• _AVAILABLE DATA_
-=-=-

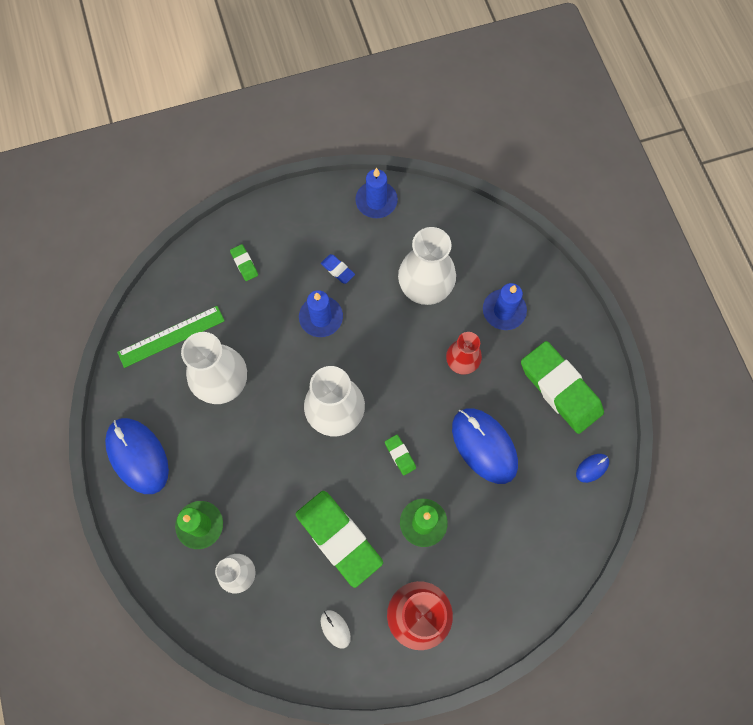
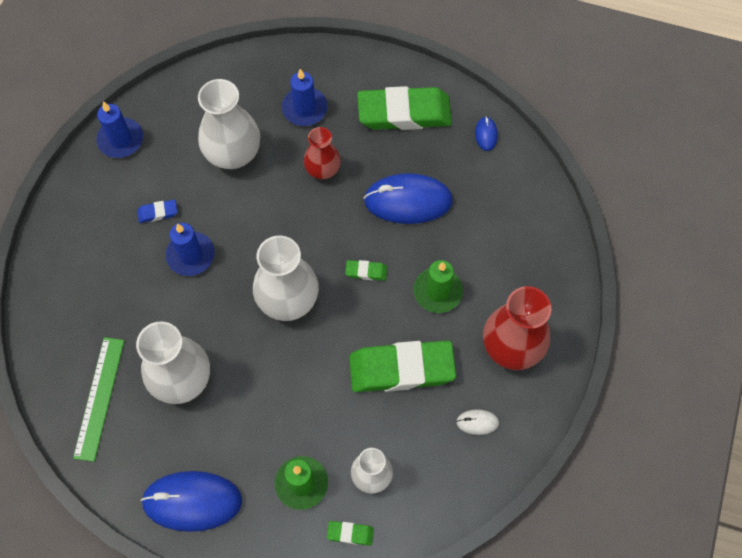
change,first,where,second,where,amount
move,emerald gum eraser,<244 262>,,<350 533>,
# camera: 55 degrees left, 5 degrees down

-=-=-

• _ABOUT THIS TASK_
Would you set down each line of the data exactly, with no images included?

• _EXPECTED OUTPUT_
change,first,where,second,where,amount
move,emerald gum eraser,<244 262>,,<350 533>,
# camera: 55 degrees left, 5 degrees down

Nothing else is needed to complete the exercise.